Copy out each line of the entries where the word "cyan" is present.
(Source material)
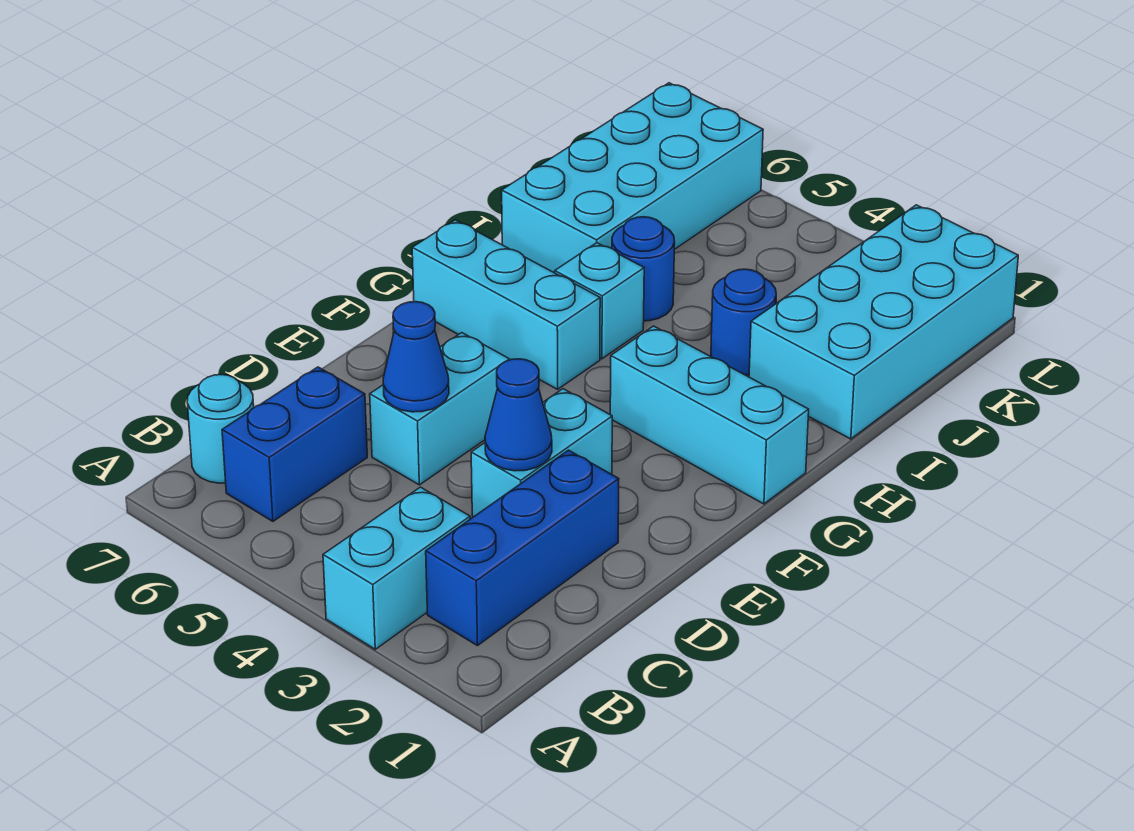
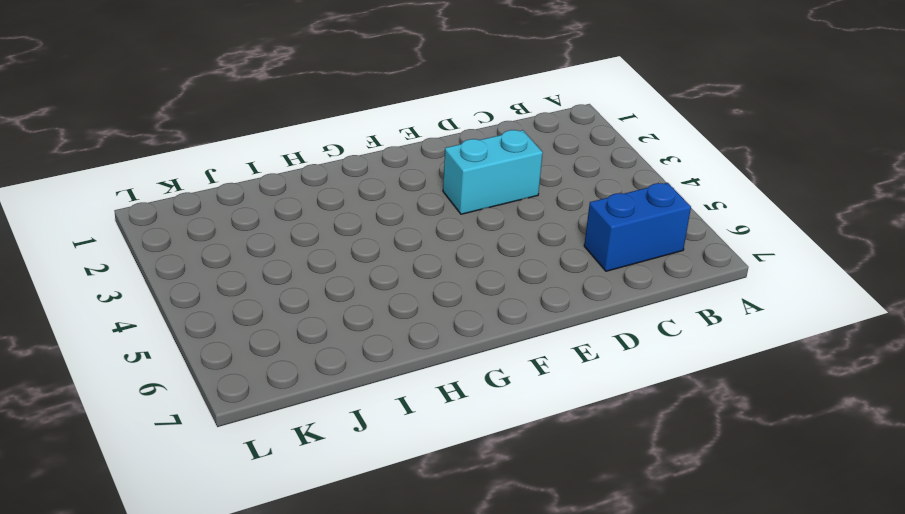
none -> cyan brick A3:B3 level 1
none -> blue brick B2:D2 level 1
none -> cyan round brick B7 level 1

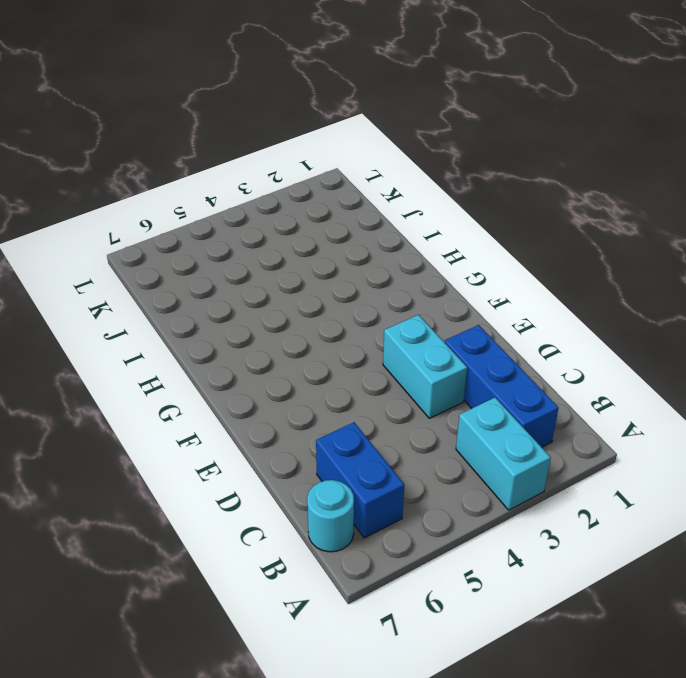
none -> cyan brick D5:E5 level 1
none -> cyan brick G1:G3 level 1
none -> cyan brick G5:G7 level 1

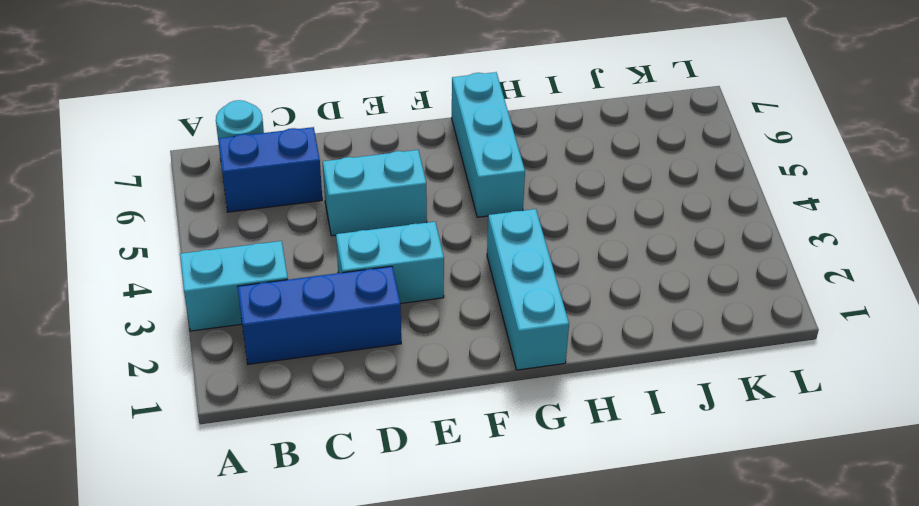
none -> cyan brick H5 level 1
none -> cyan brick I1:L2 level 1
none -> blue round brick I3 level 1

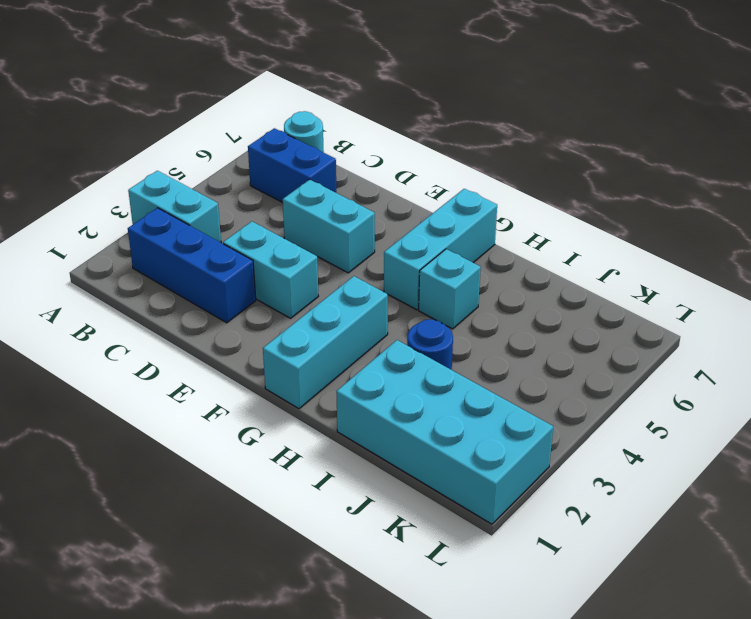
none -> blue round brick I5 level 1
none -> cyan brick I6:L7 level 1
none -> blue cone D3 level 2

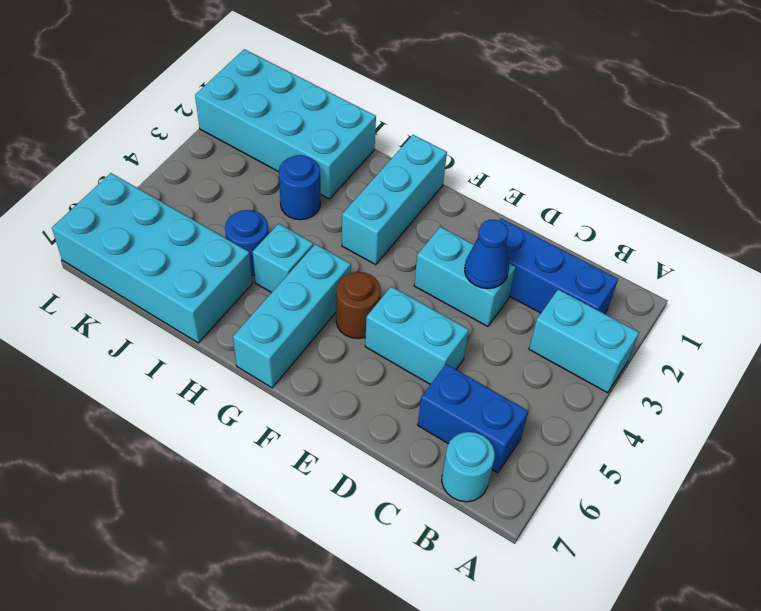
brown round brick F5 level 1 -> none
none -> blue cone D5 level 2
(End Source material)
#### Answer for the task
none -> cyan brick A3:B3 level 1
none -> cyan round brick B7 level 1
none -> cyan brick D5:E5 level 1
none -> cyan brick G1:G3 level 1
none -> cyan brick G5:G7 level 1
none -> cyan brick H5 level 1
none -> cyan brick I1:L2 level 1
none -> cyan brick I6:L7 level 1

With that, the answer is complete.